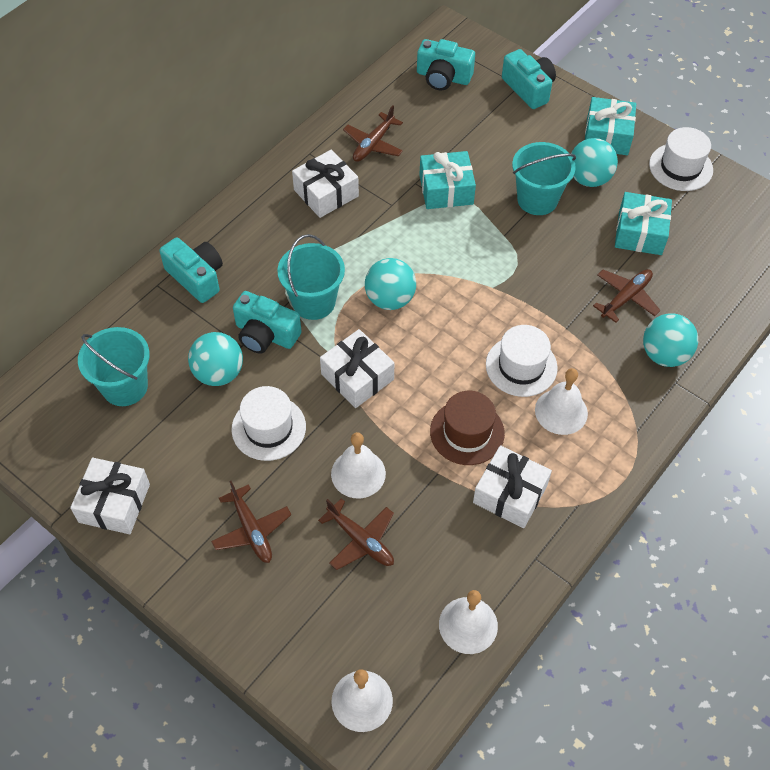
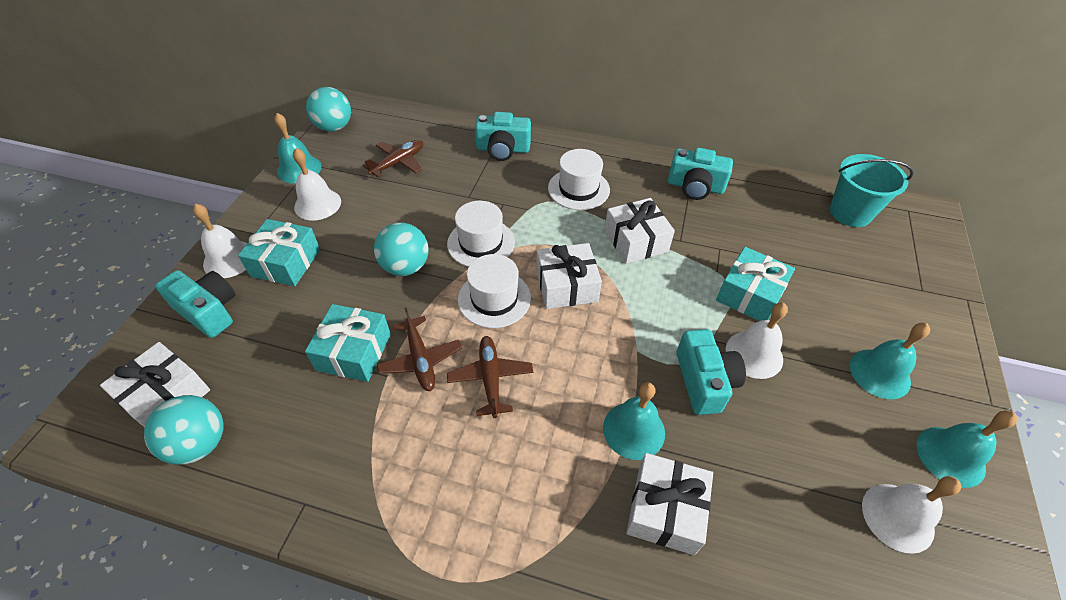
brown hat: 1 -> 0
brown plane: 4 -> 3
turquoise ball: 4 -> 3
turquoise bell: 0 -> 4
turquoise bucket: 3 -> 1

# # #

● **THE TASK**
Everything from the line with "brown plane: 4 -> 3" down to the final line above is to be retyped exactly. Leave the earlier lines out.

● **FINAL ANSWER**
brown plane: 4 -> 3
turquoise ball: 4 -> 3
turquoise bell: 0 -> 4
turquoise bucket: 3 -> 1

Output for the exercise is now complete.